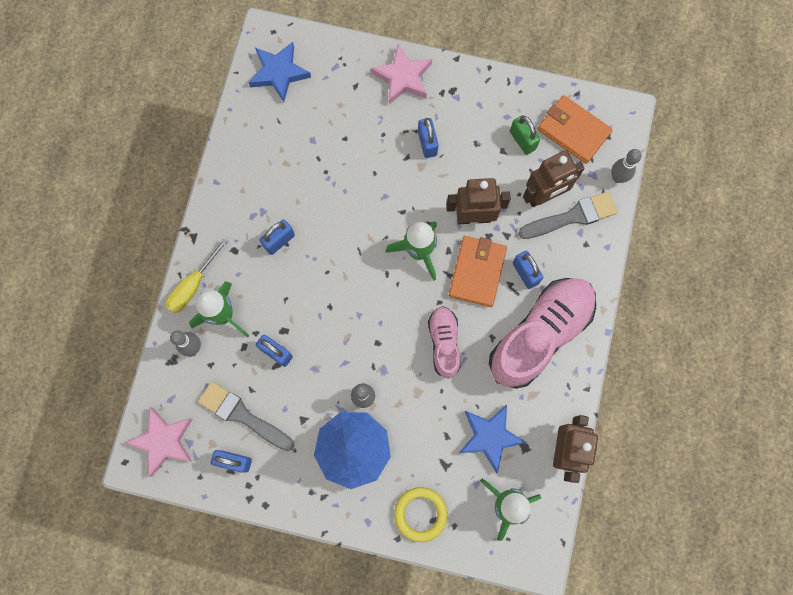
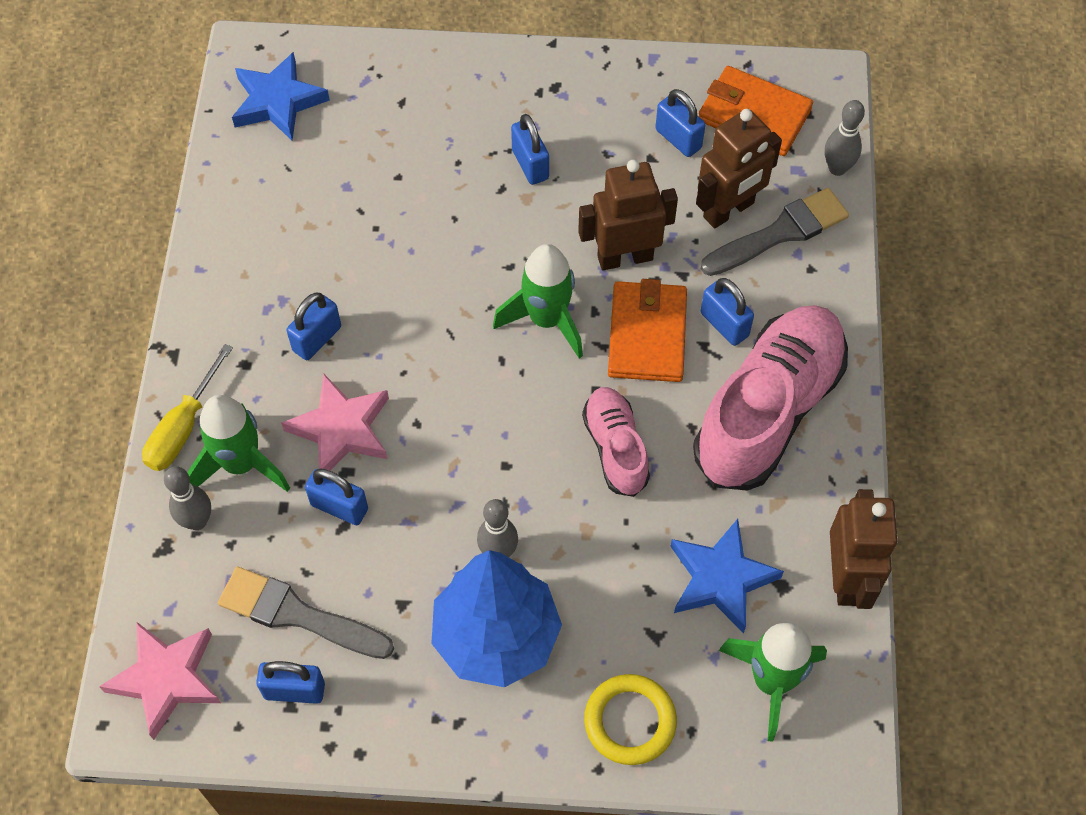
camera: 10 degrees left, 15 degrees down
pink star [371,44,432,104] -> pink star moved to [281,373,389,471]
green padlock [510,115,540,155] -> blue padlock [655,89,705,157]

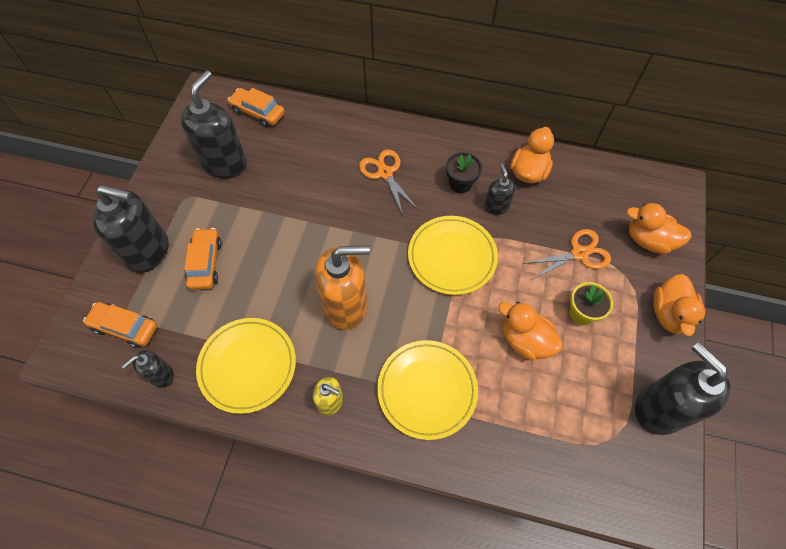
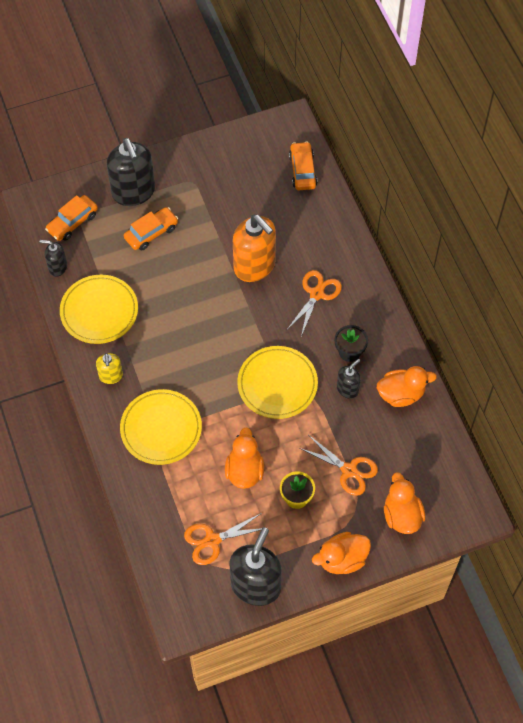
camera: 55 degrees right, 0 degrees up
orange car [83,302,157,348] -> orange car turned 120 degrees counterclockwise [45,195,98,241]
black soap dispenser [180,71,247,179] -> none
orange soap dispenser [315,245,370,330] -> orange soap dispenser moved to [233,215,276,282]
none -> orange scissors [184,513,262,565]

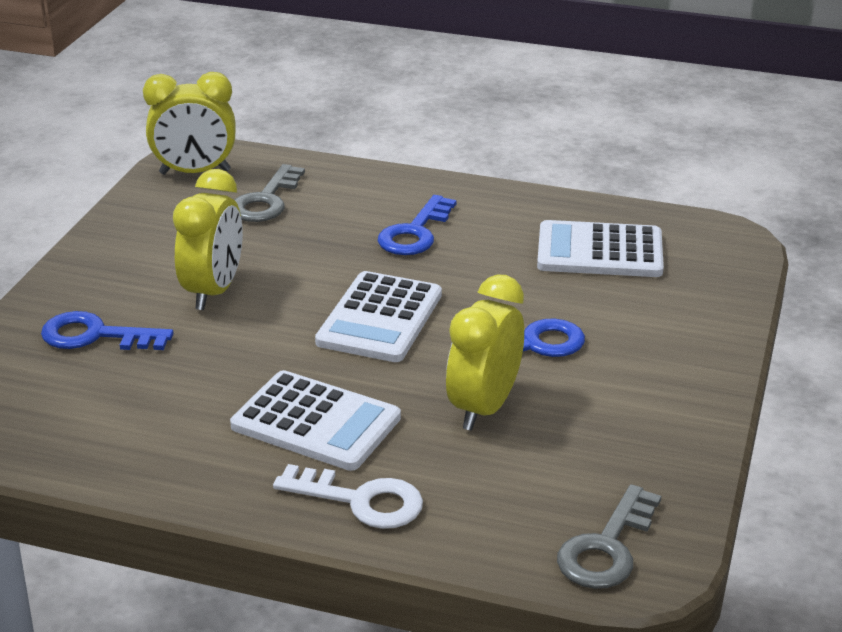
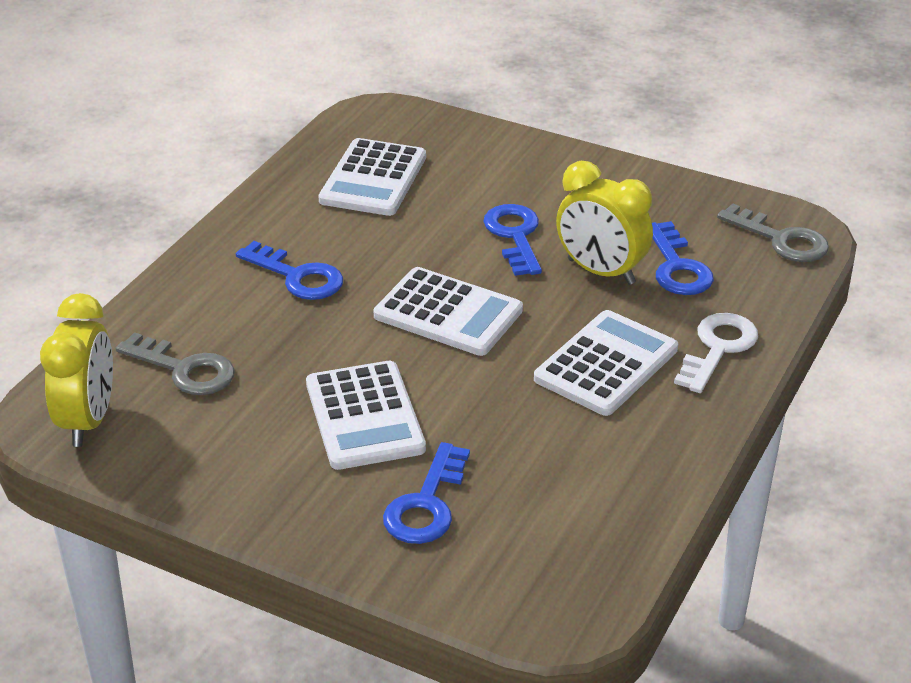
camera: 80 degrees left, 5 degrees up
yellow clock [173,169,243,310] -> white calculator [306,361,426,470]
none -> blue key [652,221,714,295]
^^^^^^^^
• **EXERCISE PROMPT**
What lines of the material above hold the string "moved"? Please copy them.

• **TASK ANSWER**
pink star [371,44,432,104] -> pink star moved to [281,373,389,471]
orange soap dispenser [315,245,370,330] -> orange soap dispenser moved to [233,215,276,282]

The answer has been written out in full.